PROBLEM TO SOLVE:
Your answer should be the full data, transcribed exactly, with no pictures in it.

EXERCISE MATERIAL:
= = = =
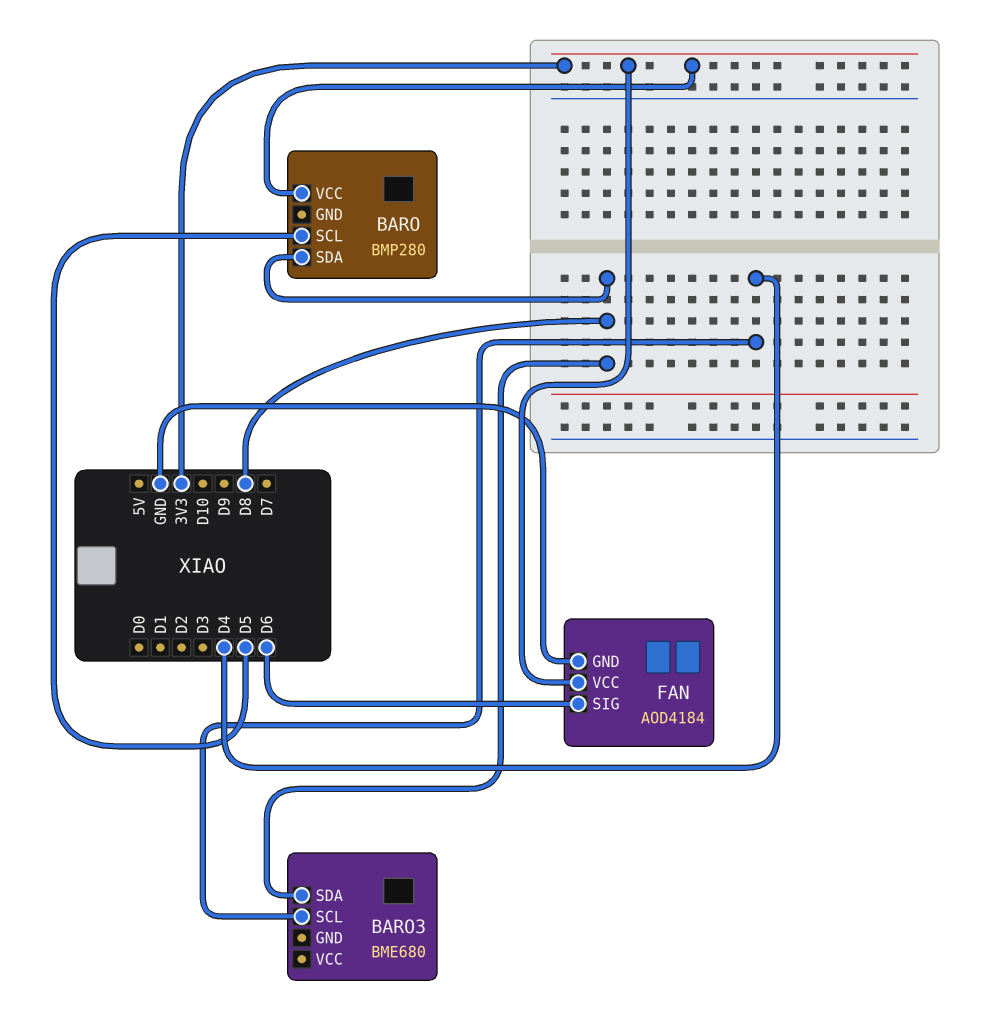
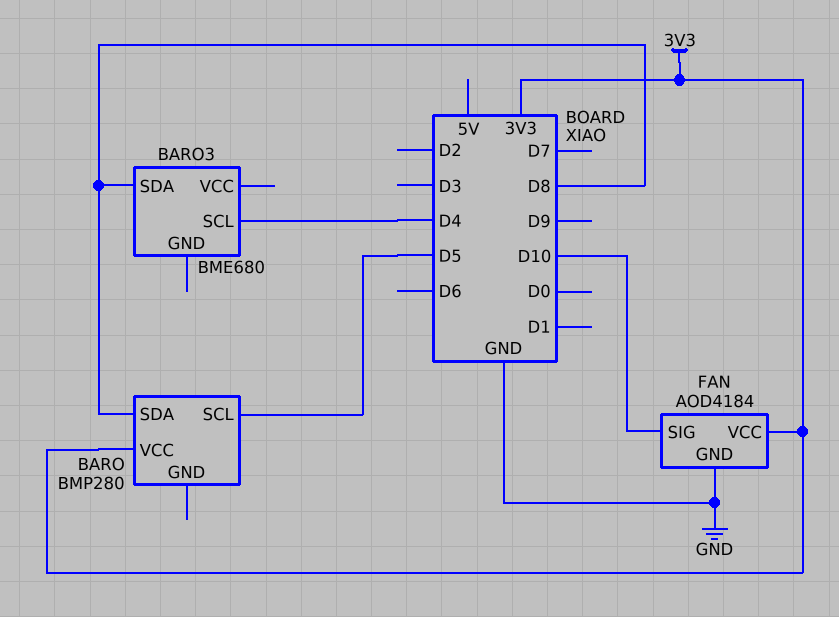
FAN pin SIG: D6 -> D10

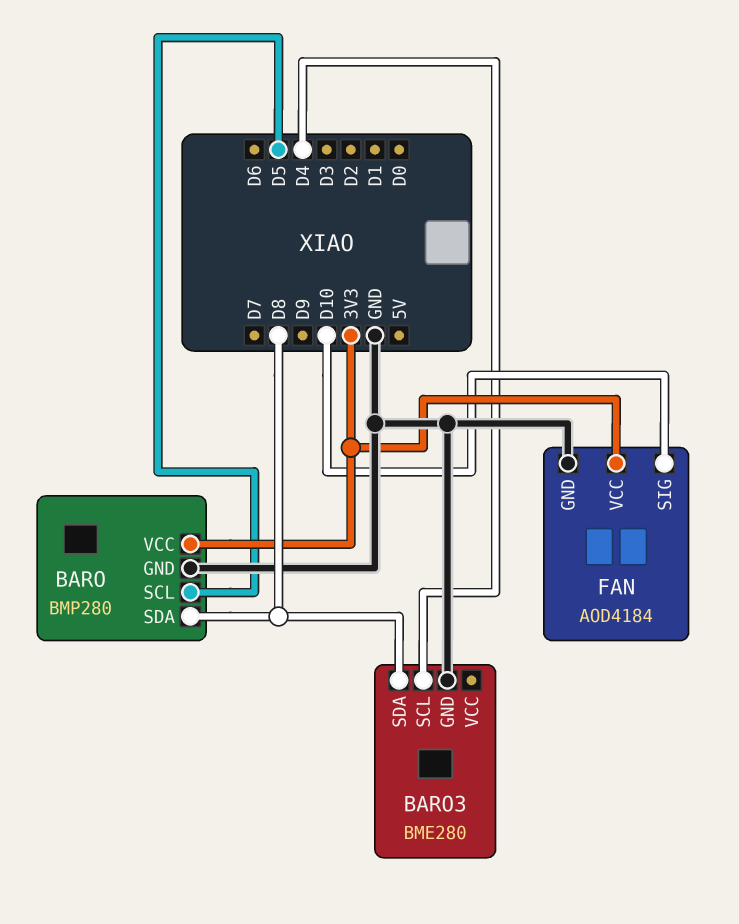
BARO pin GND: none -> GND
BARO3: BME680 -> BME280
BARO3 pin GND: none -> GND

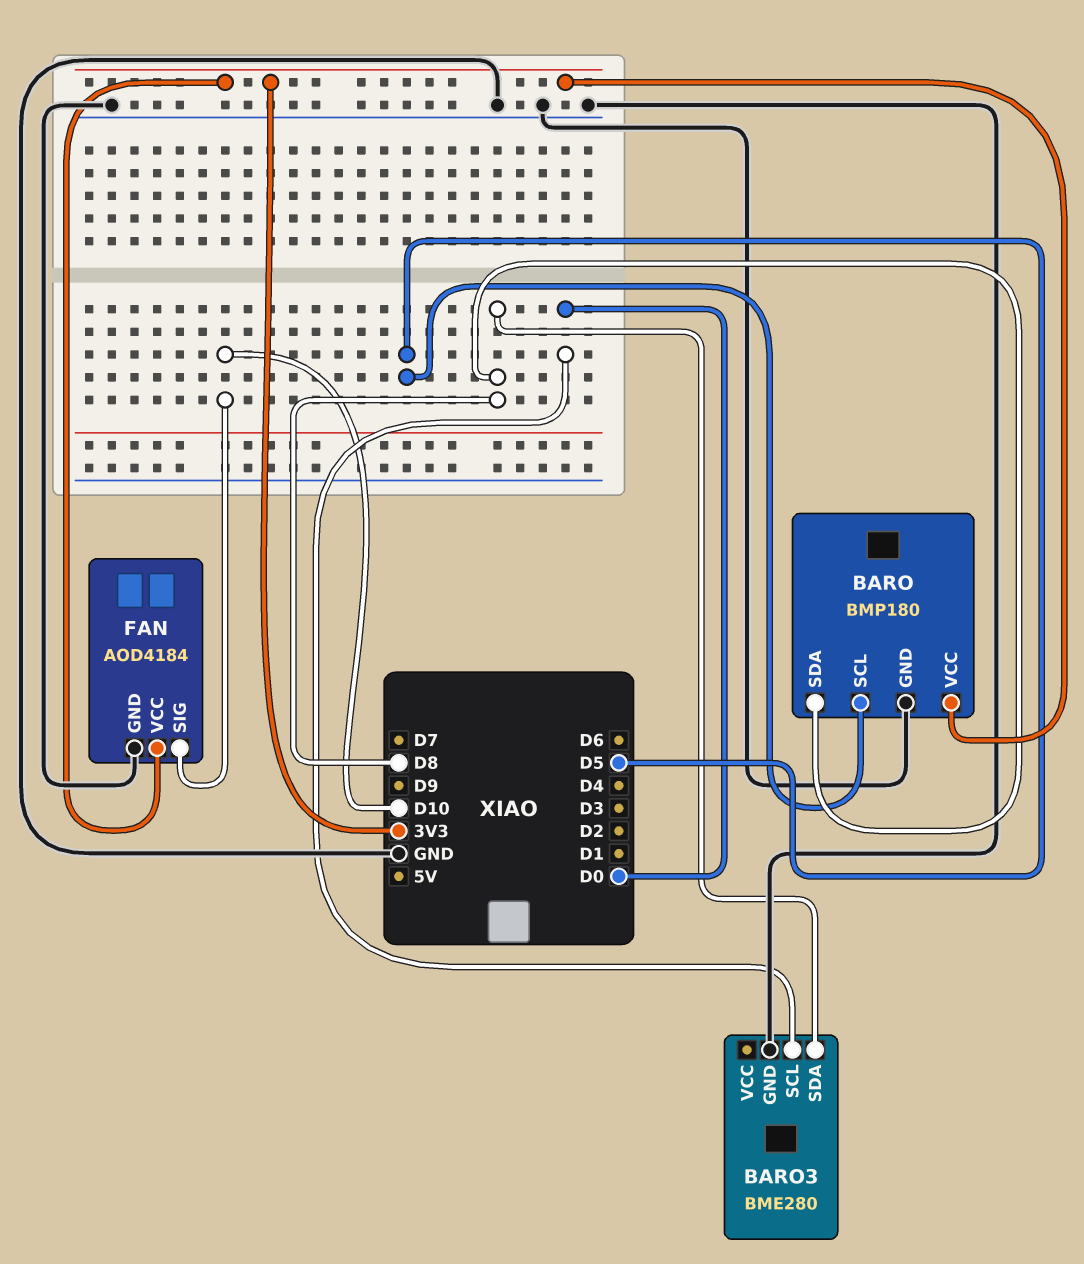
BARO: BMP280 -> BMP180
BARO3 pin SCL: D4 -> D0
= = = =
YOUR SOLUTION:
FAN pin SIG: D6 -> D10

BARO pin GND: none -> GND
BARO3: BME680 -> BME280
BARO3 pin GND: none -> GND

BARO: BMP280 -> BMP180
BARO3 pin SCL: D4 -> D0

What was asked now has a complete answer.